- _Exercise directions_
Pick out every line in the rows below that contains the string "kern", matching case exactly, and copy each one.

- _Extracted information_
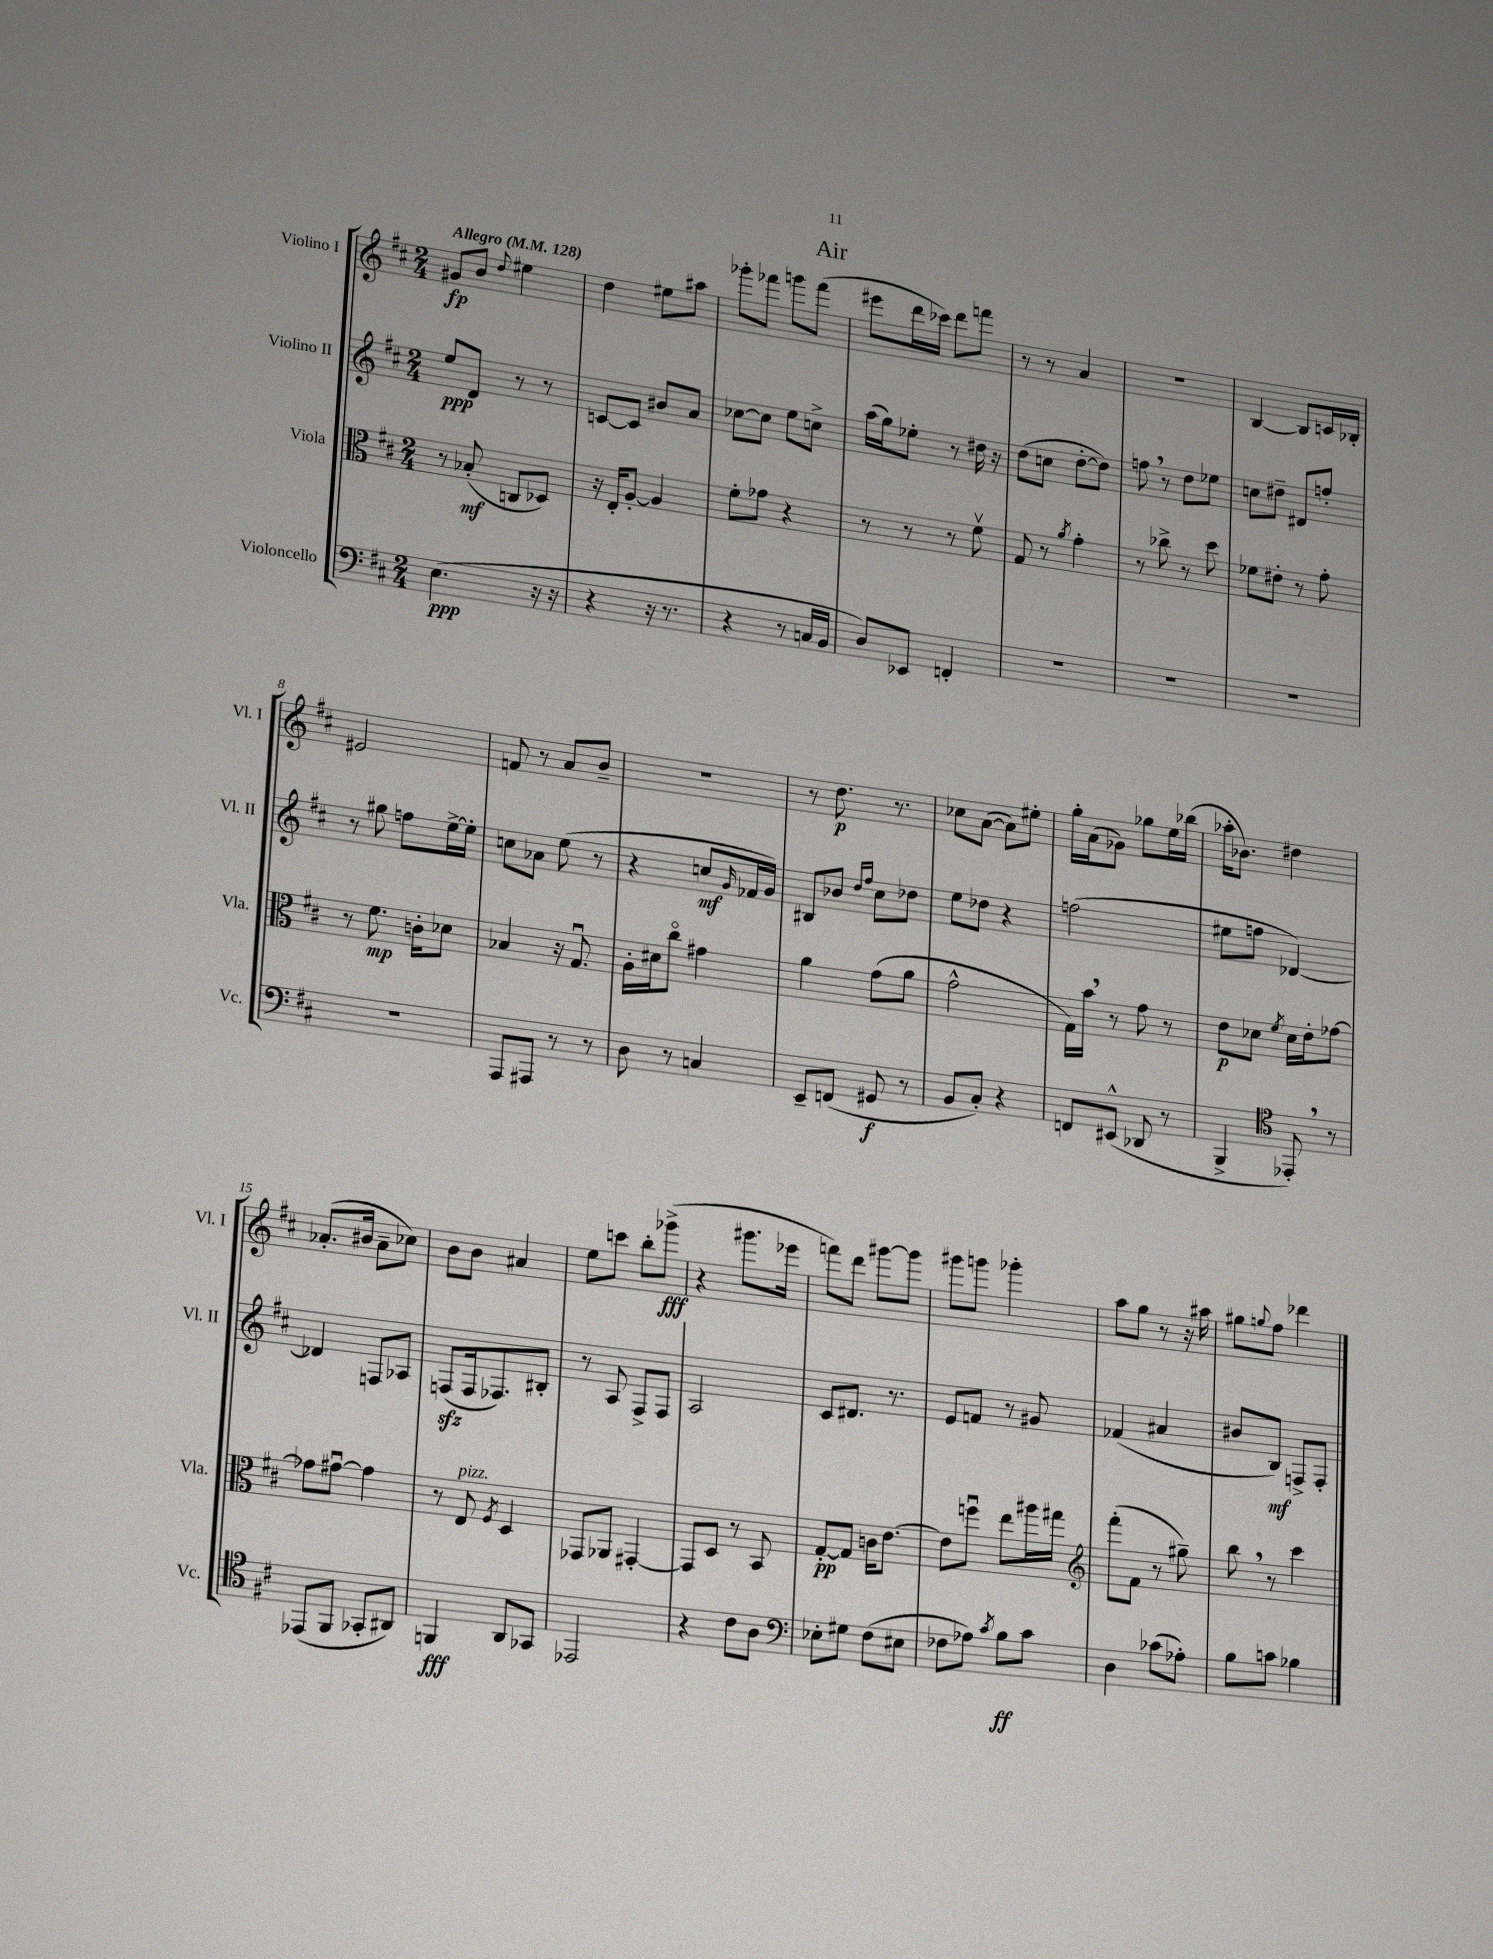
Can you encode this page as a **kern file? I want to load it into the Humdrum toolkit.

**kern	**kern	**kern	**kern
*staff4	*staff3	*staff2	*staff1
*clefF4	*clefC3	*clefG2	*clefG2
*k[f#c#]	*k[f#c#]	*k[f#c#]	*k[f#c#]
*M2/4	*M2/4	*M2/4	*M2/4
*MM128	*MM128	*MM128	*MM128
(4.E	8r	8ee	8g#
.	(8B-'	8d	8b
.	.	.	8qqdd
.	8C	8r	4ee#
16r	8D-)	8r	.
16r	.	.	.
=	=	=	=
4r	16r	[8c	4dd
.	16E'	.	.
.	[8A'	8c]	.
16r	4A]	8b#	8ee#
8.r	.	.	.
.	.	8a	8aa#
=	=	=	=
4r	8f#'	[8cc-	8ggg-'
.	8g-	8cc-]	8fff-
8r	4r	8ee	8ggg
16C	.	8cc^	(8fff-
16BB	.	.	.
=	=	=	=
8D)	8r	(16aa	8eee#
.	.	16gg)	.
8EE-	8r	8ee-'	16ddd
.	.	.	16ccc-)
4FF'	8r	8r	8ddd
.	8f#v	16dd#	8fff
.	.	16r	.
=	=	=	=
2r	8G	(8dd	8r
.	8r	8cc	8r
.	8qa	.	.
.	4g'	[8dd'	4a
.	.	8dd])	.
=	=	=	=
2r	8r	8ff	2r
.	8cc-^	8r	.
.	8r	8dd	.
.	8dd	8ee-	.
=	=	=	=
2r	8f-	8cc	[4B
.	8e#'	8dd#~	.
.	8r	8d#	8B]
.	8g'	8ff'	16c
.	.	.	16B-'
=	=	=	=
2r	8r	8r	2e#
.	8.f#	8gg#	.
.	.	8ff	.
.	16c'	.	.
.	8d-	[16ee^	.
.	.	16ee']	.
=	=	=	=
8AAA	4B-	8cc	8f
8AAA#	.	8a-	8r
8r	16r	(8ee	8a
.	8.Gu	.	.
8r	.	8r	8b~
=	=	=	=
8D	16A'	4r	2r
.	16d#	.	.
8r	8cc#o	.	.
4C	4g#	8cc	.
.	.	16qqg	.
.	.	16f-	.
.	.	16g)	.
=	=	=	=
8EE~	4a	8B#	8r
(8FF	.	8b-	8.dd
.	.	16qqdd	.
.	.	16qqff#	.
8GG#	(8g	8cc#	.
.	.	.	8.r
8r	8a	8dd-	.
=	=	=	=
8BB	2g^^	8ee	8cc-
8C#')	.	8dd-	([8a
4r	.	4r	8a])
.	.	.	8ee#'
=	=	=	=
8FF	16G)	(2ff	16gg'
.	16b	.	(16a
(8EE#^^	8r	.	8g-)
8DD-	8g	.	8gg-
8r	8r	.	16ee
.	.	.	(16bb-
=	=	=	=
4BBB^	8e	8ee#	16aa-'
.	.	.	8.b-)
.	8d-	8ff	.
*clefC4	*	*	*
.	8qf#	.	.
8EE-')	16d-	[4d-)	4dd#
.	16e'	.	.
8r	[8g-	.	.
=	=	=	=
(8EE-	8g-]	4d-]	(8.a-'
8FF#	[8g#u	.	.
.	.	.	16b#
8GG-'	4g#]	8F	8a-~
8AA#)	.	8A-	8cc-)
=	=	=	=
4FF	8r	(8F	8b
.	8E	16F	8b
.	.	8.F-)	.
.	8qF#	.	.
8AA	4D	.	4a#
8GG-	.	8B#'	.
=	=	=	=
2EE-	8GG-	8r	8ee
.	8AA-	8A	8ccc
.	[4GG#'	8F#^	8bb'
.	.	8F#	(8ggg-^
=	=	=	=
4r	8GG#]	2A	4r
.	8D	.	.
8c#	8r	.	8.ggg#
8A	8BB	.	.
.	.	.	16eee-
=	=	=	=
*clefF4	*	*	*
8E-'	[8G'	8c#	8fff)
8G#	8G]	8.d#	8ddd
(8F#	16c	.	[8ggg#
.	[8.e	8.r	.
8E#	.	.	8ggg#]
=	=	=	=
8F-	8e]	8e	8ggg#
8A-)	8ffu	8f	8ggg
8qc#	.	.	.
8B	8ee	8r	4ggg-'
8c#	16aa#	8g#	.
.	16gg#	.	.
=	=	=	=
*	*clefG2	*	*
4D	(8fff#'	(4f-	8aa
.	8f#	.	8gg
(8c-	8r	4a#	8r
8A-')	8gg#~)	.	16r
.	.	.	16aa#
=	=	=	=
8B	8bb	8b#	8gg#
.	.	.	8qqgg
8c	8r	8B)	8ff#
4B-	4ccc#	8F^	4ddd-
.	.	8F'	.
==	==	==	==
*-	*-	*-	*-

- _Correct result_
Can you encode this page as a **kern file? I want to load it into the Humdrum toolkit.
**kern	**kern	**kern	**kern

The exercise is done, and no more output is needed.